| Data |
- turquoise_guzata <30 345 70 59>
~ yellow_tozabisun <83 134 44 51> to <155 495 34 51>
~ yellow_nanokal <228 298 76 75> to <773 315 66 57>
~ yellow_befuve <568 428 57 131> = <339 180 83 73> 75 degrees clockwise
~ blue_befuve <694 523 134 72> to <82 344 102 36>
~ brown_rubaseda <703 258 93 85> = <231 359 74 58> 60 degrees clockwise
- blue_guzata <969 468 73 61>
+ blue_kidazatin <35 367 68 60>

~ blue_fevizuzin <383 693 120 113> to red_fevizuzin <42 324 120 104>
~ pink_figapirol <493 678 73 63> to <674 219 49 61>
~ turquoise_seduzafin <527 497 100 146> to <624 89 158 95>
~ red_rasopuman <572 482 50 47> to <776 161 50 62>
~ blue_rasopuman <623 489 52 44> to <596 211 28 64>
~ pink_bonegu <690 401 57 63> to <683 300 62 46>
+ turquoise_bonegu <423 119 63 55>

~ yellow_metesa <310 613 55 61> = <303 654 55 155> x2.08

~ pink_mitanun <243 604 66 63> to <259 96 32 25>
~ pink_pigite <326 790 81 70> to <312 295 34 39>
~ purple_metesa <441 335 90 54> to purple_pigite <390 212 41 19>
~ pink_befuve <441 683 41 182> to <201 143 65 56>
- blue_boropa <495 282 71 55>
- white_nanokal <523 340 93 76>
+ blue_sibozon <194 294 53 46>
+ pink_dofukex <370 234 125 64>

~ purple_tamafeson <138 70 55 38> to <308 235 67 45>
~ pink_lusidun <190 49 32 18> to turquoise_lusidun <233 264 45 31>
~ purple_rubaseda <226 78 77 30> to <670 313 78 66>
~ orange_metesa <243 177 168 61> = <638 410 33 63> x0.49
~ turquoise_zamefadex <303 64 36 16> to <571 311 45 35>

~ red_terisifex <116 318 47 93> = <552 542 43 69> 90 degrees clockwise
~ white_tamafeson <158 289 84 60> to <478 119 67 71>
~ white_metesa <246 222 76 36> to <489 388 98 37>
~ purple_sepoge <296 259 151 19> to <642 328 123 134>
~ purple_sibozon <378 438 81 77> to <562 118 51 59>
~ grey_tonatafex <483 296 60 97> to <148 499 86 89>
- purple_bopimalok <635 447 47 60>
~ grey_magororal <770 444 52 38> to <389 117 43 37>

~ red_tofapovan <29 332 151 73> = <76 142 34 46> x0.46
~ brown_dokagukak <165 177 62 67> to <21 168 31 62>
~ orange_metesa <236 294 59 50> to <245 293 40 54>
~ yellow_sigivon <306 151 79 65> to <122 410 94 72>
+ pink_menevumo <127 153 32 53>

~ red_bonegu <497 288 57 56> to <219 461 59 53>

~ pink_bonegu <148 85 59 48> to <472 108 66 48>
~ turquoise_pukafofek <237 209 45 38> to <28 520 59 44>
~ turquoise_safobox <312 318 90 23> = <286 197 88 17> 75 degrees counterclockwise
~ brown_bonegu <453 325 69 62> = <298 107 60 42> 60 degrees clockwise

| About this task |
One inclusive range is required: first line of the data through the line containing "- blue_guzata <969 468 73 61>". Set it down exactly and output nothing else.

| Answer for the task |
- turquoise_guzata <30 345 70 59>
~ yellow_tozabisun <83 134 44 51> to <155 495 34 51>
~ yellow_nanokal <228 298 76 75> to <773 315 66 57>
~ yellow_befuve <568 428 57 131> = <339 180 83 73> 75 degrees clockwise
~ blue_befuve <694 523 134 72> to <82 344 102 36>
~ brown_rubaseda <703 258 93 85> = <231 359 74 58> 60 degrees clockwise
- blue_guzata <969 468 73 61>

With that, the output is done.